◆ Direction
Please pick out every line in the listing below that contains the string "acciaccatura" and copy each of those lines.

◆ Data listing

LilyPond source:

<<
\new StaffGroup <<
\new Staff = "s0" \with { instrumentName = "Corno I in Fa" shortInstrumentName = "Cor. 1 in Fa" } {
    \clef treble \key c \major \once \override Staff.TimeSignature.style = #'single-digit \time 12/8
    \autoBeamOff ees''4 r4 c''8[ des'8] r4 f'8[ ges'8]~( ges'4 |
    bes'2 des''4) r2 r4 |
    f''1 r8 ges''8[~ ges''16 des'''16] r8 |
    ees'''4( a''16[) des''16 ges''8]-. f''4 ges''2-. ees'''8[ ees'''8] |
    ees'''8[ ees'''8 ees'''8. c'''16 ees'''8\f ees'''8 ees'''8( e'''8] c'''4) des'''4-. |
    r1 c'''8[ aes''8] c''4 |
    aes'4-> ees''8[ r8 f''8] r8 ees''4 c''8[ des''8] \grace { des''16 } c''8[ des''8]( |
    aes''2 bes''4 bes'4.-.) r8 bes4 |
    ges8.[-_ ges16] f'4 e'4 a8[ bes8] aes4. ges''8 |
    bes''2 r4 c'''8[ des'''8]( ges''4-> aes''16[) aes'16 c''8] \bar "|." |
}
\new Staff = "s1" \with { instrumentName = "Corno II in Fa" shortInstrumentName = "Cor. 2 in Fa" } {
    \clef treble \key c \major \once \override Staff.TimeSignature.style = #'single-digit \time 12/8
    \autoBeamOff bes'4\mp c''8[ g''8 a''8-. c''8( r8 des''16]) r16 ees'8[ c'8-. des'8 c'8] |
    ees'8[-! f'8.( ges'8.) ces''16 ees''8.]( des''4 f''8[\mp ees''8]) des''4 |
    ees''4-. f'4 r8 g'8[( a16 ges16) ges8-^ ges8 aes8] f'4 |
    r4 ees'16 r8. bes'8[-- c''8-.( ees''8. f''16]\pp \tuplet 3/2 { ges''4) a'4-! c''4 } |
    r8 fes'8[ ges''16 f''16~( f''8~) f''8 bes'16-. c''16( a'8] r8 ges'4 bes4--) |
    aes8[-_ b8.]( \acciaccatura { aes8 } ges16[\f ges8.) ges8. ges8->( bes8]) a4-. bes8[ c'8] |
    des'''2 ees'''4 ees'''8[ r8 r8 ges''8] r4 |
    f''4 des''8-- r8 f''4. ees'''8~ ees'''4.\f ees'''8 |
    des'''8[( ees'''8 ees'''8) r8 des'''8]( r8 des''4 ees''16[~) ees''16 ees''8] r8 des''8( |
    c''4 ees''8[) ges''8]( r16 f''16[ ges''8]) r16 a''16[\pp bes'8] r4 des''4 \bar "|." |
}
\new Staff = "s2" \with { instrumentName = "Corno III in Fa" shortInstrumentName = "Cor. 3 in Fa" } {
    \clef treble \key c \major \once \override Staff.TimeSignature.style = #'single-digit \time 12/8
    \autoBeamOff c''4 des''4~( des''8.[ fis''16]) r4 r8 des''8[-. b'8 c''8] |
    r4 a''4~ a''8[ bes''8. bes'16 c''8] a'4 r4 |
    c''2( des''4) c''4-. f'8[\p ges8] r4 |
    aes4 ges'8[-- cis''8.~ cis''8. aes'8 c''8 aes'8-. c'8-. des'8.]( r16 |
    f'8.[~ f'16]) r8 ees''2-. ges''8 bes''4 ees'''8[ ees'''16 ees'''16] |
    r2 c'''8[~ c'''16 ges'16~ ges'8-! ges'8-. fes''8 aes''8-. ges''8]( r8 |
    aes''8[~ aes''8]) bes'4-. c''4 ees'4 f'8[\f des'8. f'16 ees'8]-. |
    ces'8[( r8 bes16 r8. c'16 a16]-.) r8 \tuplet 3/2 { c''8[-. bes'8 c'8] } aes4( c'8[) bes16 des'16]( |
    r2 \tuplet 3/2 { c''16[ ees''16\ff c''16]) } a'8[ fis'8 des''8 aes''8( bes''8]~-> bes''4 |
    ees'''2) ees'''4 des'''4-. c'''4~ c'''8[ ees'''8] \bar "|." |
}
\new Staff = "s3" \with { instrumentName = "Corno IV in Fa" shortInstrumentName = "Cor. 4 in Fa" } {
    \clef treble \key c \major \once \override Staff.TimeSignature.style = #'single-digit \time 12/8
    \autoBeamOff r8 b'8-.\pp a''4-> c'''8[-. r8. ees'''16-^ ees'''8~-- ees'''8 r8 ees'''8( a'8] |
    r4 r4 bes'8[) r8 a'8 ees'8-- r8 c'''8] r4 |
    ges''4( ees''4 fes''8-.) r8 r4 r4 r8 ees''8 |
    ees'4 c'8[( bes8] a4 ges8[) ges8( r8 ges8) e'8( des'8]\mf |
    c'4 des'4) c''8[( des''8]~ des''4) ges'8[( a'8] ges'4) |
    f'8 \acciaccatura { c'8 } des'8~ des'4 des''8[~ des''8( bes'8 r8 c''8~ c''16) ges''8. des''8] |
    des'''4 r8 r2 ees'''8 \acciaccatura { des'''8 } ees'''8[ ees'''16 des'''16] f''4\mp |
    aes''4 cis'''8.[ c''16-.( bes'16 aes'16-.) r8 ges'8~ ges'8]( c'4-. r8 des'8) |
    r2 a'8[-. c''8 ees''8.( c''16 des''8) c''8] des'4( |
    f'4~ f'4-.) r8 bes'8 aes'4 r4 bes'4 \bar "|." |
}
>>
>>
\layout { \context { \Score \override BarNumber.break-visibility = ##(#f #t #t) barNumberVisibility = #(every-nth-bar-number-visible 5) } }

--

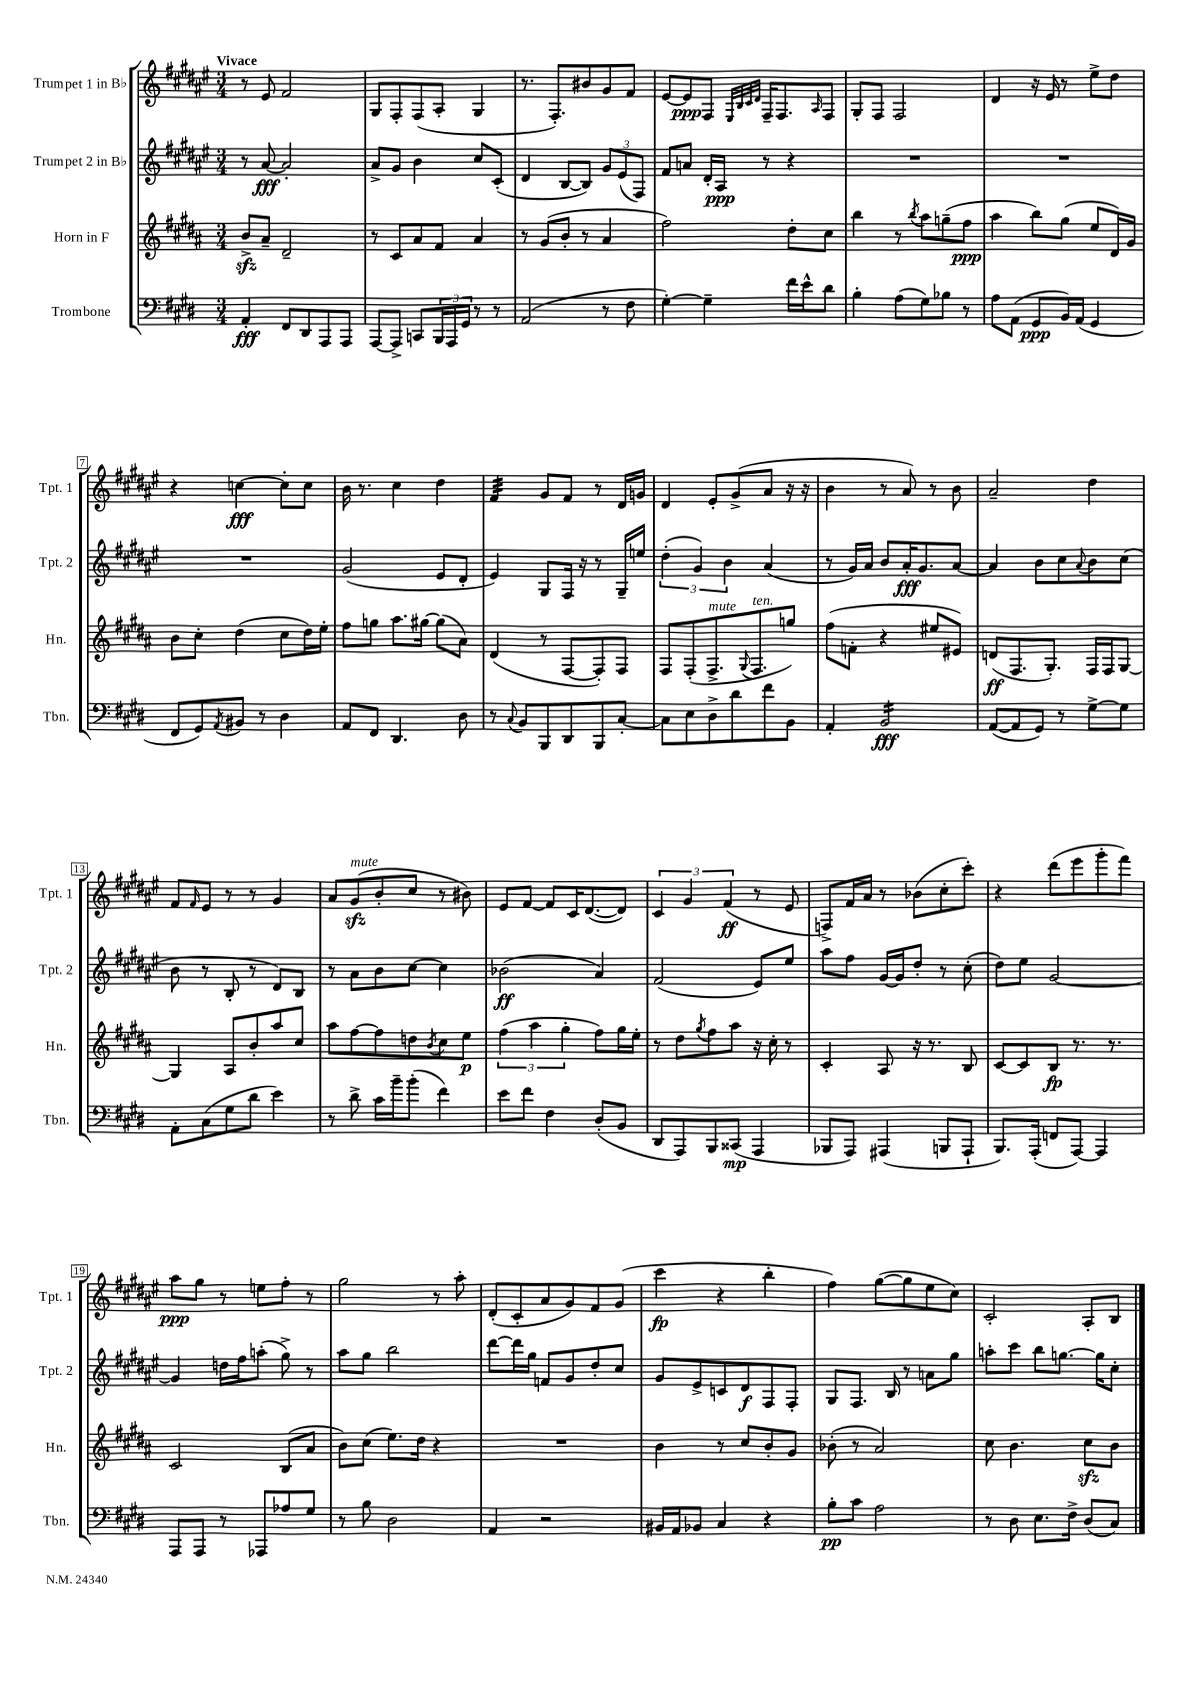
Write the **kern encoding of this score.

◆ Answer to this problem
    aes8[-_ b8.]( \acciaccatura { aes8 } ges16[\f ges8.) ges8. ges8->( bes8]) a4-. bes8[ c'8] |
    f'8 \acciaccatura { c'8 } des'8~ des'4 des''8[~ des''8( bes'8 r8 c''8~ c''16) ges''8. des''8] |
    des'''4 r8 r2 ees'''8 \acciaccatura { des'''8 } ees'''8[ ees'''16 des'''16] f''4\mp |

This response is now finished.